**MATERIAL FOR THIS EXERCISE**.
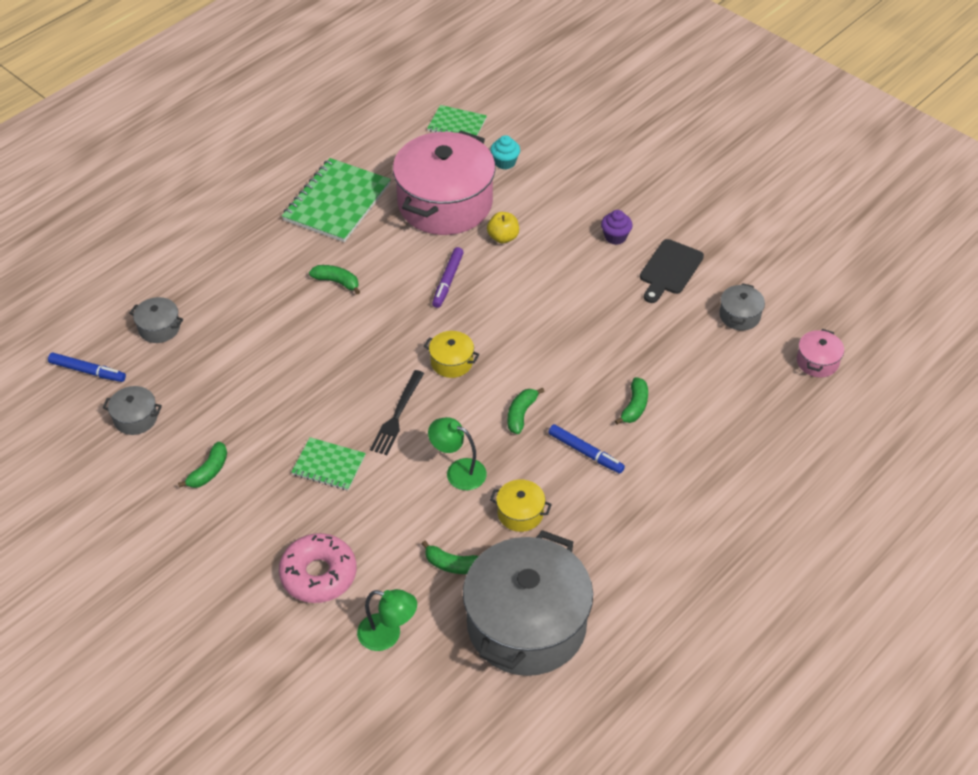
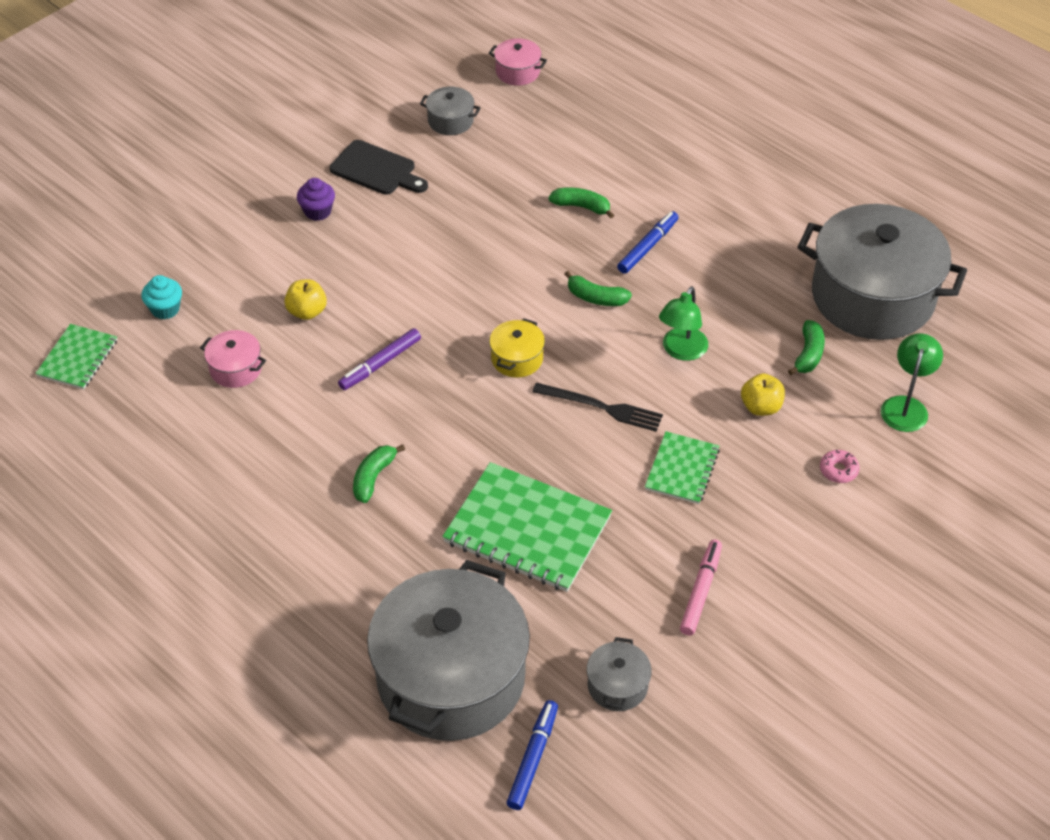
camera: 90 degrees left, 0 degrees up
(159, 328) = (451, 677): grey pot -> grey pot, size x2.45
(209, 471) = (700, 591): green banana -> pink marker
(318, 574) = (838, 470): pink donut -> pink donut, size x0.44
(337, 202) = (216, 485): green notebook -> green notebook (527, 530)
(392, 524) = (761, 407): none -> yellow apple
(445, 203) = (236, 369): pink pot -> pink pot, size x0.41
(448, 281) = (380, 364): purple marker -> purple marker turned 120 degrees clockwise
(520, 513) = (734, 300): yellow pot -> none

**WHAT TO PRODUCE**. In the listing above, take the line containing "(318, 574) = (838, 470): pink" as the start and write out every line through the last one exactly, with nothing added.

**ANSWER TO THE PROBLEM**.
(318, 574) = (838, 470): pink donut -> pink donut, size x0.44
(337, 202) = (216, 485): green notebook -> green notebook (527, 530)
(392, 524) = (761, 407): none -> yellow apple
(445, 203) = (236, 369): pink pot -> pink pot, size x0.41
(448, 281) = (380, 364): purple marker -> purple marker turned 120 degrees clockwise
(520, 513) = (734, 300): yellow pot -> none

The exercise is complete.